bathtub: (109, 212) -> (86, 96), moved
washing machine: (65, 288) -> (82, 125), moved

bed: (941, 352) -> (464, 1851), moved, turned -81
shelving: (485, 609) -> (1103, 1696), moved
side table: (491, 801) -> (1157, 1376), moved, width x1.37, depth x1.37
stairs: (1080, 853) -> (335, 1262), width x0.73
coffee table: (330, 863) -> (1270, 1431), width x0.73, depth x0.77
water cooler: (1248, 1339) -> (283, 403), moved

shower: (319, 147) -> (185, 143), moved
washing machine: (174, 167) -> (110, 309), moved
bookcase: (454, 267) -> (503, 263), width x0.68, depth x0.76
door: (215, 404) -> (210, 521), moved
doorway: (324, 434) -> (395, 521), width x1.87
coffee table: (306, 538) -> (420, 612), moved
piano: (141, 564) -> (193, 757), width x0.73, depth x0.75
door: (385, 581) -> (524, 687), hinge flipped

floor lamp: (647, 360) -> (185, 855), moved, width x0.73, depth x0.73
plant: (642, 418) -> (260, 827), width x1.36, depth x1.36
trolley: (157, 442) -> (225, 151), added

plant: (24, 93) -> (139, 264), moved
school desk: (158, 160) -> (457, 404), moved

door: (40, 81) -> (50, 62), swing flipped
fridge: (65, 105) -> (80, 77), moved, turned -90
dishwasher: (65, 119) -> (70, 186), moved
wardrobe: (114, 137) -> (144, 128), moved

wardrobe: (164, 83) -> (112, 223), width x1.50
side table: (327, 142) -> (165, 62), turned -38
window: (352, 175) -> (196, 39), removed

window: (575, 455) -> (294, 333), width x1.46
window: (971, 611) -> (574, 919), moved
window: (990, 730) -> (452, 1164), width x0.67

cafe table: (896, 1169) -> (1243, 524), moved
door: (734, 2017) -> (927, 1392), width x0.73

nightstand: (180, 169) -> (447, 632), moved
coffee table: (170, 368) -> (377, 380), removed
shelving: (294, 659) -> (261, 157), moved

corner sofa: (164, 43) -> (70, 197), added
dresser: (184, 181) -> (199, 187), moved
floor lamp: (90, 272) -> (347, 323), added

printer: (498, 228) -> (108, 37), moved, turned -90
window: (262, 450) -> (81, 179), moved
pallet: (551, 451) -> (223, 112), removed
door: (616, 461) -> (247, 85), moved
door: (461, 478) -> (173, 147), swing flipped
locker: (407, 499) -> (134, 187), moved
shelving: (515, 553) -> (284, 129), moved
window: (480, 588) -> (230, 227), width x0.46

★ ★ ★

• _EXERCISE AIM_
The response should be an exact copy of the lines from the one with "washing machine: (174, 167)" through the end of the data, with no other text.

• _TASK OUTPUT_
washing machine: (174, 167) -> (110, 309), moved
bookcase: (454, 267) -> (503, 263), width x0.68, depth x0.76
door: (215, 404) -> (210, 521), moved
doorway: (324, 434) -> (395, 521), width x1.87
coffee table: (306, 538) -> (420, 612), moved
piano: (141, 564) -> (193, 757), width x0.73, depth x0.75
door: (385, 581) -> (524, 687), hinge flipped

floor lamp: (647, 360) -> (185, 855), moved, width x0.73, depth x0.73
plant: (642, 418) -> (260, 827), width x1.36, depth x1.36
trolley: (157, 442) -> (225, 151), added

plant: (24, 93) -> (139, 264), moved
school desk: (158, 160) -> (457, 404), moved

door: (40, 81) -> (50, 62), swing flipped
fridge: (65, 105) -> (80, 77), moved, turned -90
dishwasher: (65, 119) -> (70, 186), moved
wardrobe: (114, 137) -> (144, 128), moved

wardrobe: (164, 83) -> (112, 223), width x1.50
side table: (327, 142) -> (165, 62), turned -38
window: (352, 175) -> (196, 39), removed

window: (575, 455) -> (294, 333), width x1.46
window: (971, 611) -> (574, 919), moved
window: (990, 730) -> (452, 1164), width x0.67

cafe table: (896, 1169) -> (1243, 524), moved
door: (734, 2017) -> (927, 1392), width x0.73

nightstand: (180, 169) -> (447, 632), moved
coffee table: (170, 368) -> (377, 380), removed
shelving: (294, 659) -> (261, 157), moved

corner sofa: (164, 43) -> (70, 197), added
dresser: (184, 181) -> (199, 187), moved
floor lamp: (90, 272) -> (347, 323), added

printer: (498, 228) -> (108, 37), moved, turned -90
window: (262, 450) -> (81, 179), moved
pallet: (551, 451) -> (223, 112), removed
door: (616, 461) -> (247, 85), moved
door: (461, 478) -> (173, 147), swing flipped
locker: (407, 499) -> (134, 187), moved
shelving: (515, 553) -> (284, 129), moved
window: (480, 588) -> (230, 227), width x0.46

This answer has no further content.